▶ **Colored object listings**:
---+---

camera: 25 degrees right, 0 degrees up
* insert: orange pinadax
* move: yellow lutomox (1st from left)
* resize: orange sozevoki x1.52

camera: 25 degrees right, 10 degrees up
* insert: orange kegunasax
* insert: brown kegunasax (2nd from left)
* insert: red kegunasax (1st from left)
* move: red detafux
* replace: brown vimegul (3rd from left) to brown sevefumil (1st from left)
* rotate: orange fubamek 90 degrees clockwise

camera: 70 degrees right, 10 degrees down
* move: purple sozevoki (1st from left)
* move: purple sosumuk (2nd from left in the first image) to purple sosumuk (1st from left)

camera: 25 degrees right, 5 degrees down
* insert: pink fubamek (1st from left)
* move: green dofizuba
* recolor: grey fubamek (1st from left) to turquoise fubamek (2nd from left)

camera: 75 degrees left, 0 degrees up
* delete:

---+---

▶ **Problem statement**: What you need to do is retype all the entries exactly as written.

▶ **Result**:
camera: 25 degrees right, 0 degrees up
* insert: orange pinadax
* move: yellow lutomox (1st from left)
* resize: orange sozevoki x1.52

camera: 25 degrees right, 10 degrees up
* insert: orange kegunasax
* insert: brown kegunasax (2nd from left)
* insert: red kegunasax (1st from left)
* move: red detafux
* replace: brown vimegul (3rd from left) to brown sevefumil (1st from left)
* rotate: orange fubamek 90 degrees clockwise

camera: 70 degrees right, 10 degrees down
* move: purple sozevoki (1st from left)
* move: purple sosumuk (2nd from left in the first image) to purple sosumuk (1st from left)

camera: 25 degrees right, 5 degrees down
* insert: pink fubamek (1st from left)
* move: green dofizuba
* recolor: grey fubamek (1st from left) to turquoise fubamek (2nd from left)

camera: 75 degrees left, 0 degrees up
* delete:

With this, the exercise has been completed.